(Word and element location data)
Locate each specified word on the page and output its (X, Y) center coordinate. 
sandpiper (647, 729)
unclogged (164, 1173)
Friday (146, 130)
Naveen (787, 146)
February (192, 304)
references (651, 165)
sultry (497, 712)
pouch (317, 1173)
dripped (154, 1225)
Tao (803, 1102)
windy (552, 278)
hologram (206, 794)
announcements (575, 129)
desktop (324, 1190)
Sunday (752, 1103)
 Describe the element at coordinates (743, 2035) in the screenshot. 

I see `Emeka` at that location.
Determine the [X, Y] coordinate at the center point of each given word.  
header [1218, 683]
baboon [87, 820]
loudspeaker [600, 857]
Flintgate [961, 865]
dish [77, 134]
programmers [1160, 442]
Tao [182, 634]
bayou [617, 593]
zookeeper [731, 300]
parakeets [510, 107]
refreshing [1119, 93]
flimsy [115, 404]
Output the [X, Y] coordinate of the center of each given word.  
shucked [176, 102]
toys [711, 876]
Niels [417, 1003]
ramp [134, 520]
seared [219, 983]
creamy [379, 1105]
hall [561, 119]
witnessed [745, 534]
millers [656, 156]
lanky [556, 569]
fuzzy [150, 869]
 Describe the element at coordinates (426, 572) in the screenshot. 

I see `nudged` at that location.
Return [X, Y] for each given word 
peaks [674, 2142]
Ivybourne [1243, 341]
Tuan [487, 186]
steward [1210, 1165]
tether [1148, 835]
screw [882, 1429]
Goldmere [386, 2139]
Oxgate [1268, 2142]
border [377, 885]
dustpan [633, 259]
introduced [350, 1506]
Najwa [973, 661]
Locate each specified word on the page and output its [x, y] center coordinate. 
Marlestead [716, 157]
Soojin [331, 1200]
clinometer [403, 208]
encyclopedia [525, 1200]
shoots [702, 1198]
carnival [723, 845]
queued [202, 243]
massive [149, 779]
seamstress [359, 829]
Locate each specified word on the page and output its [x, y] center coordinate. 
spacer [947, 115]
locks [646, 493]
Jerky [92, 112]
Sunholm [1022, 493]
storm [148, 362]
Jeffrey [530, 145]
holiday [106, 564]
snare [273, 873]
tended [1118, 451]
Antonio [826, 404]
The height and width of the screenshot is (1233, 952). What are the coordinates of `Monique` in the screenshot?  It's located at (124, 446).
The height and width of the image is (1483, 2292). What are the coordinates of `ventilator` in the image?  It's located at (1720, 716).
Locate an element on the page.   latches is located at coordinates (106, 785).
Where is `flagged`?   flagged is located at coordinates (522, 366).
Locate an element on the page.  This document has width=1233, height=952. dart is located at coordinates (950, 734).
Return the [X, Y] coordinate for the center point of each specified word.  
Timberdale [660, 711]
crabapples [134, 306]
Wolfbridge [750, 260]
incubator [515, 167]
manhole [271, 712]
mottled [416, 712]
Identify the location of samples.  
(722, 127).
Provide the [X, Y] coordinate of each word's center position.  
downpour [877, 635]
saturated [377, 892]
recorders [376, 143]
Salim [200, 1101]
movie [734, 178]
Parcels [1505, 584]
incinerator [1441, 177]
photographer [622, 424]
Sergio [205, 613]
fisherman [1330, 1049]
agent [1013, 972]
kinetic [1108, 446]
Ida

### Challenge:
Reproduce the data above in full, swapping every "Locate each specified word" for "Find each listed word" and leaving everything else unchanged.

### Solution for this task:
Find each listed word on the page and output its (X, Y) center coordinate. 
sandpiper (647, 729)
unclogged (164, 1173)
Friday (146, 130)
Naveen (787, 146)
February (192, 304)
references (651, 165)
sultry (497, 712)
pouch (317, 1173)
dripped (154, 1225)
Tao (803, 1102)
windy (552, 278)
hologram (206, 794)
announcements (575, 129)
desktop (324, 1190)
Sunday (752, 1103)
 Describe the element at coordinates (743, 2035) in the screenshot. 

I see `Emeka` at that location.
Determine the [X, Y] coordinate at the center point of each given word.  
header [1218, 683]
baboon [87, 820]
loudspeaker [600, 857]
Flintgate [961, 865]
dish [77, 134]
programmers [1160, 442]
Tao [182, 634]
bayou [617, 593]
zookeeper [731, 300]
parakeets [510, 107]
refreshing [1119, 93]
flimsy [115, 404]
Output the [X, Y] coordinate of the center of each given word.  
shucked [176, 102]
toys [711, 876]
Niels [417, 1003]
ramp [134, 520]
seared [219, 983]
creamy [379, 1105]
hall [561, 119]
witnessed [745, 534]
millers [656, 156]
lanky [556, 569]
fuzzy [150, 869]
 Describe the element at coordinates (426, 572) in the screenshot. 

I see `nudged` at that location.
Return [X, Y] for each given word 
peaks [674, 2142]
Ivybourne [1243, 341]
Tuan [487, 186]
steward [1210, 1165]
tether [1148, 835]
screw [882, 1429]
Goldmere [386, 2139]
Oxgate [1268, 2142]
border [377, 885]
dustpan [633, 259]
introduced [350, 1506]
Najwa [973, 661]
Find each listed word on the page and output its [x, y] center coordinate. 
Marlestead [716, 157]
Soojin [331, 1200]
clinometer [403, 208]
encyclopedia [525, 1200]
shoots [702, 1198]
carnival [723, 845]
queued [202, 243]
massive [149, 779]
seamstress [359, 829]
Find each listed word on the page and output its [x, y] center coordinate. 
spacer [947, 115]
locks [646, 493]
Jerky [92, 112]
Sunholm [1022, 493]
storm [148, 362]
Jeffrey [530, 145]
holiday [106, 564]
snare [273, 873]
tended [1118, 451]
Antonio [826, 404]
The height and width of the screenshot is (1233, 952). What are the coordinates of `Monique` in the screenshot?  It's located at (124, 446).
The height and width of the image is (1483, 2292). What are the coordinates of `ventilator` in the image?  It's located at (1720, 716).
Locate an element on the page.   latches is located at coordinates (106, 785).
Where is `flagged`?   flagged is located at coordinates (522, 366).
Locate an element on the page.  This document has width=1233, height=952. dart is located at coordinates (950, 734).
Return the [X, Y] coordinate for the center point of each specified word.  
Timberdale [660, 711]
crabapples [134, 306]
Wolfbridge [750, 260]
incubator [515, 167]
manhole [271, 712]
mottled [416, 712]
Identify the location of samples.  
(722, 127).
Provide the [X, Y] coordinate of each word's center position.  
downpour [877, 635]
saturated [377, 892]
recorders [376, 143]
Salim [200, 1101]
movie [734, 178]
Parcels [1505, 584]
incinerator [1441, 177]
photographer [622, 424]
Sergio [205, 613]
fisherman [1330, 1049]
agent [1013, 972]
kinetic [1108, 446]
Ida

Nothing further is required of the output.